### DATA SUPPLIED
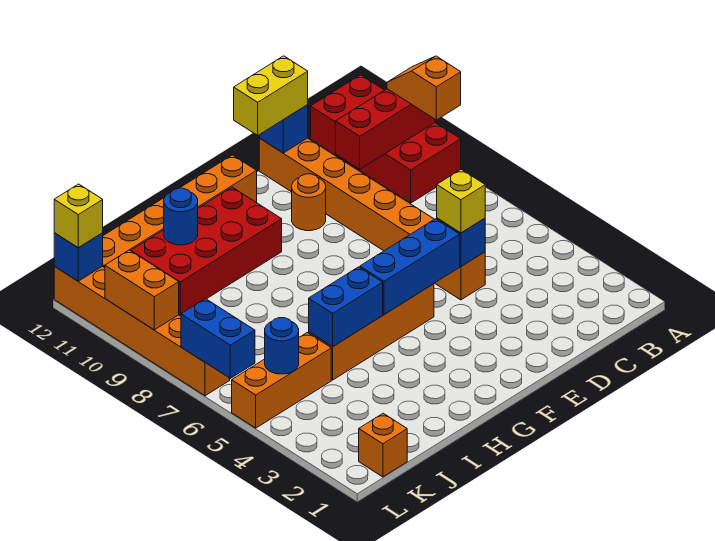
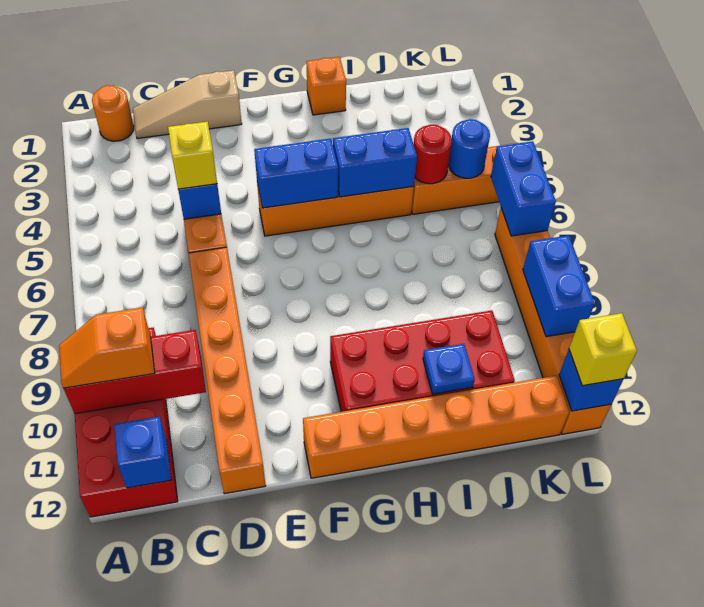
orange 1x2 slope [387,56,461,120] -> orange 1x2 slope turned to [59,308,155,388]
none -> tan 1x3 slope [133,70,242,139]
blue 1x1 brick [259,105,308,153] -> blue 1x1 brick moved to [114,417,171,488]
yellow 1x2 brick [234,56,308,135] -> none
blue 1x3 brick [360,219,460,314] -> blue 1x2 brick [254,139,338,208]
orange 1x1 round brick [292,174,326,231] -> orange 1x1 round brick moved to [92,85,134,141]
blue 1x1 round brick [164,188,198,245] -> blue 1x1 plate [423,344,475,394]
none -> red 1x1 round brick [414,125,452,184]
orange 1x1 brick [359,413,407,477] -> orange 1x1 brick moved to [307,57,346,115]
orange 1x2 brick [105,250,179,330] -> blue 1x2 brick [523,235,595,337]

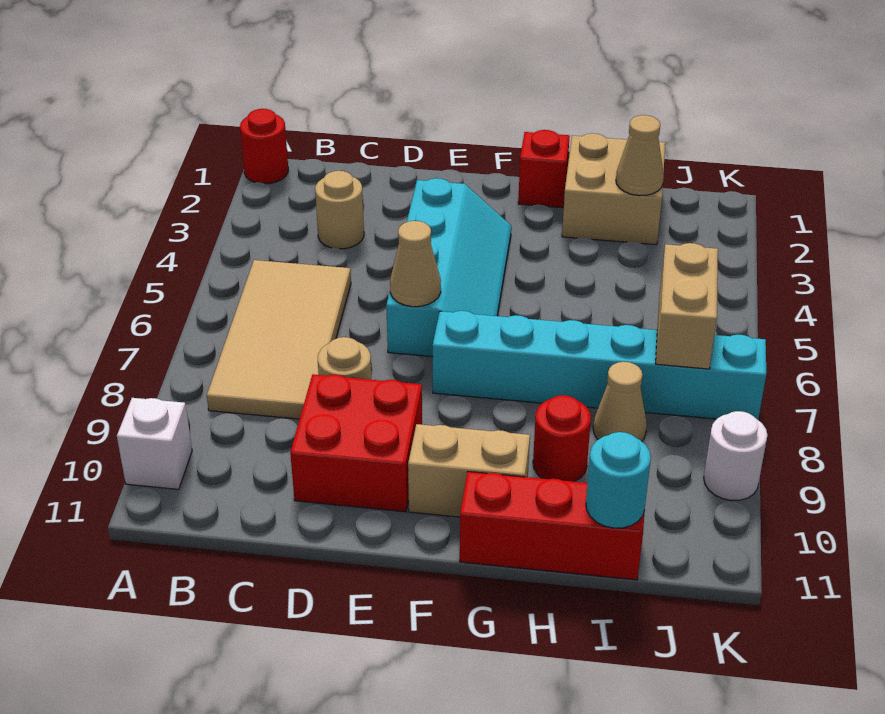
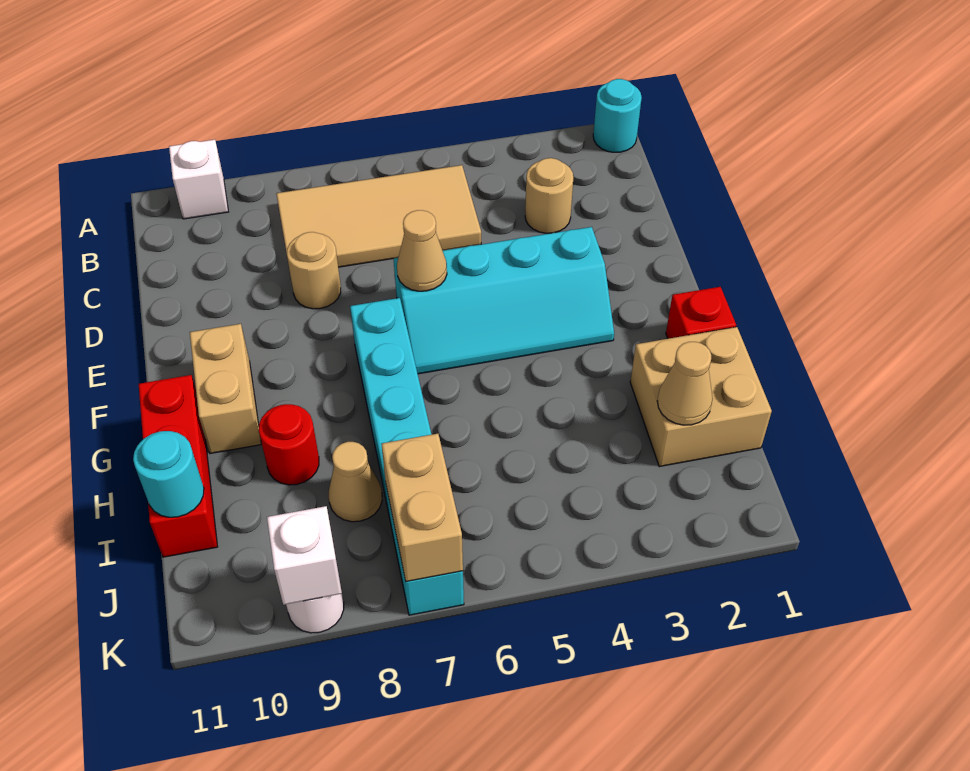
red 1x1 round brick [240,109,288,184] -> cyan 1x1 round brick [593,79,642,152]
red 2x2 brick [290,374,422,512] -> none
tan 1x2 brick [656,243,718,369] -> tan 1x2 brick turned to [382,434,463,581]
none -> white 1x1 brick [267,506,342,605]

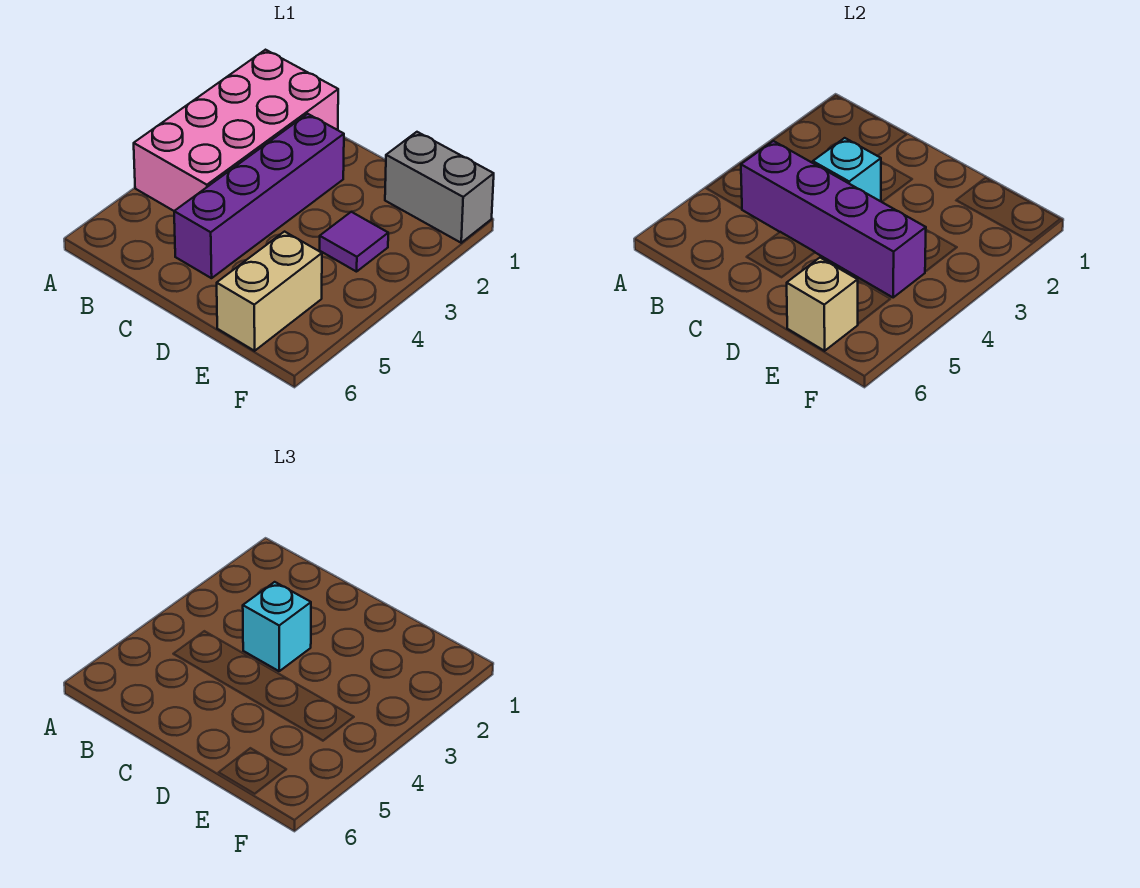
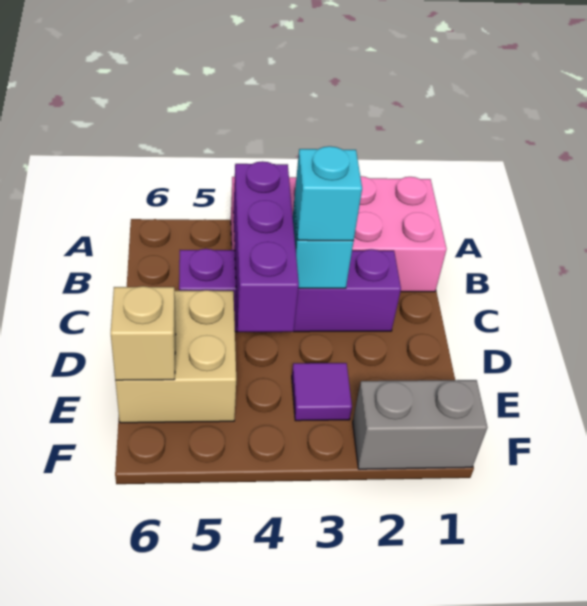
purple 1x4 brick [741,141,926,297] -> purple 1x3 brick [233,161,299,332]
grey 1x2 brick [385,132,494,243] -> grey 1x2 brick turned to [353,380,488,469]
tan 1x2 brick [217,232,322,351] -> tan 2x2 brick [115,290,236,423]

### WHAT IS EXPECTED
With the pictures left out, give again exactly the lines from the one with "tan 1x2 brick [656,243,718,369]" through the end of the data, both included.

### ANSWER AREA
tan 1x2 brick [656,243,718,369] -> tan 1x2 brick turned to [382,434,463,581]
none -> white 1x1 brick [267,506,342,605]

purple 1x4 brick [741,141,926,297] -> purple 1x3 brick [233,161,299,332]
grey 1x2 brick [385,132,494,243] -> grey 1x2 brick turned to [353,380,488,469]
tan 1x2 brick [217,232,322,351] -> tan 2x2 brick [115,290,236,423]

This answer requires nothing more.